§ Source data:

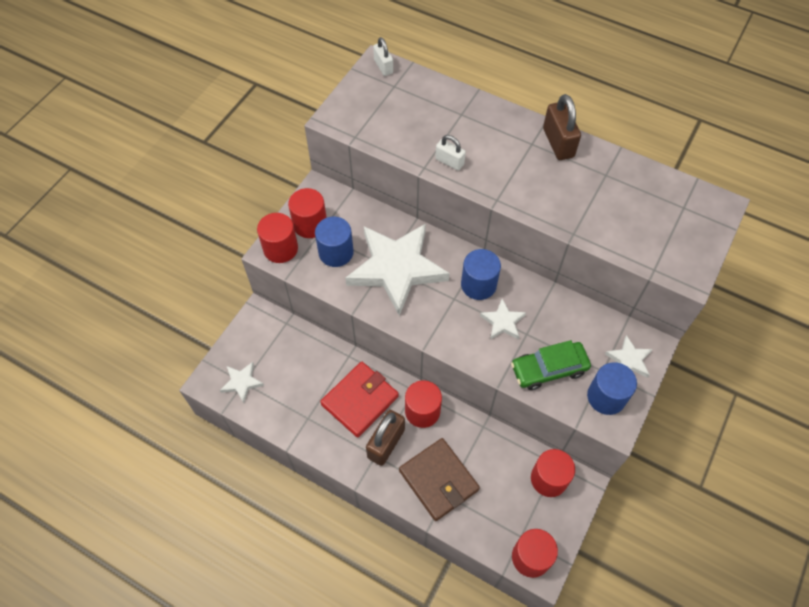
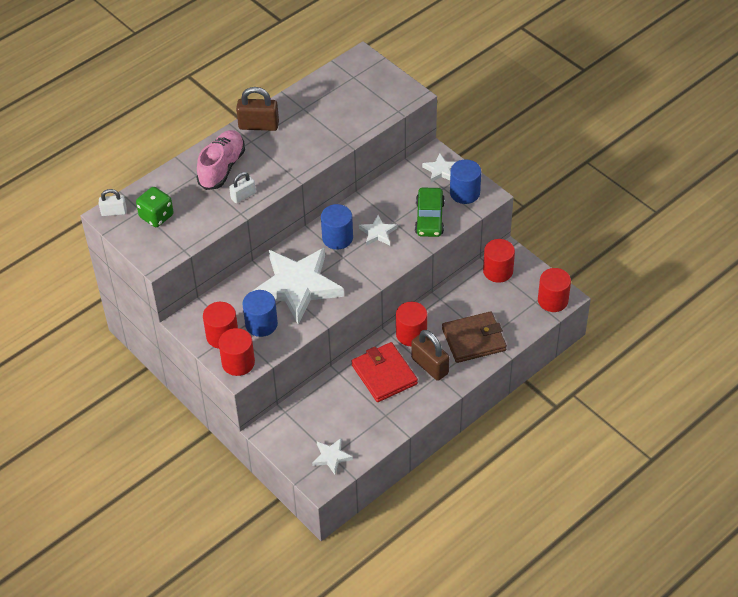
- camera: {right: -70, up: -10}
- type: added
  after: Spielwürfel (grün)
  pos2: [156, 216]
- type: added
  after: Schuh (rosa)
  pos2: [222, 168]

§ What you should do: The lines to return are those in the entries above that hold "after".

§ Answer to the problem:
  after: Spielwürfel (grün)
  after: Schuh (rosa)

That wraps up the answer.